_Required action_. Your response should contain each line of the data that includes "camera".
● ● ●
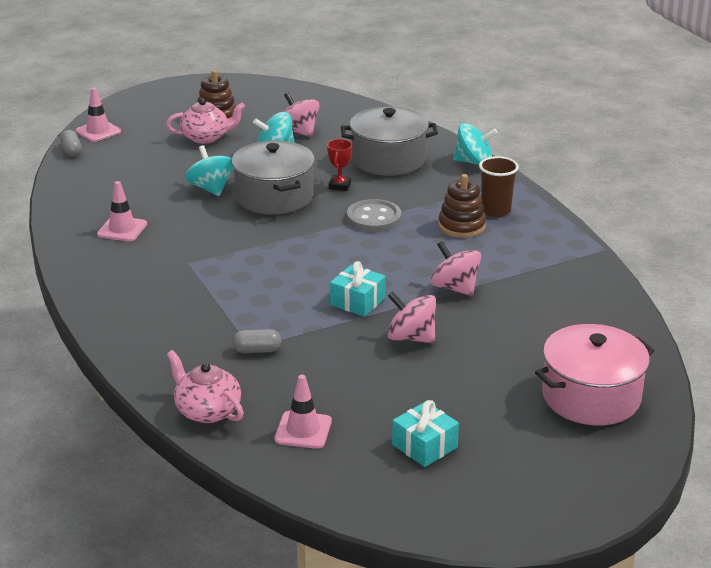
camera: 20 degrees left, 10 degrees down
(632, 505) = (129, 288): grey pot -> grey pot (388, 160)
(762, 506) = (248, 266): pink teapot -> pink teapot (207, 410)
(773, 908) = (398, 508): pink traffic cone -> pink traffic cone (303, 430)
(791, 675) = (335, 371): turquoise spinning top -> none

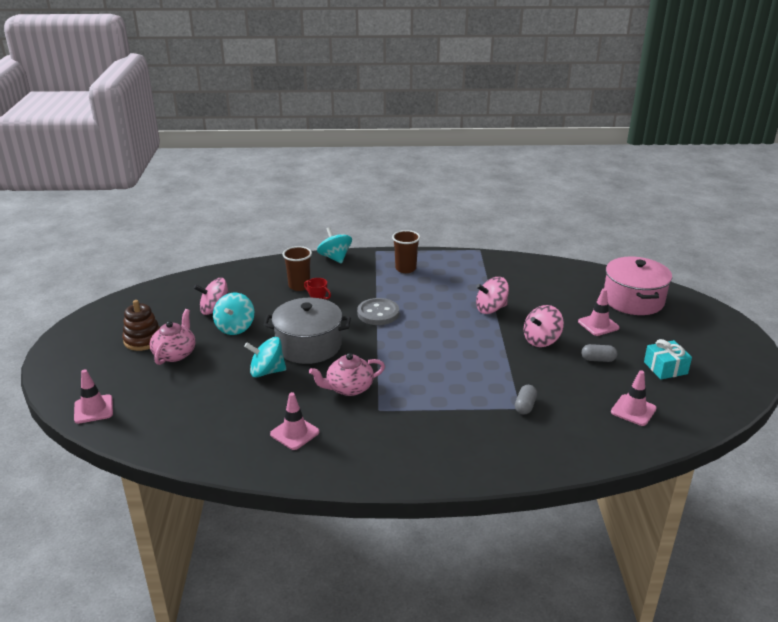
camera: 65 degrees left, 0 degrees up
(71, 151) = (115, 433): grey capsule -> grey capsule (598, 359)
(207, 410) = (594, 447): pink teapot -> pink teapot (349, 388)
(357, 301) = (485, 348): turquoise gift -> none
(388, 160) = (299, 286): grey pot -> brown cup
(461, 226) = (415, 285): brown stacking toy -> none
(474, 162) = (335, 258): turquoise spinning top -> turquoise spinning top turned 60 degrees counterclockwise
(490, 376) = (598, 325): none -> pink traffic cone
● ● ●
_Task result_.
camera: 20 degrees left, 10 degrees down
camera: 65 degrees left, 0 degrees up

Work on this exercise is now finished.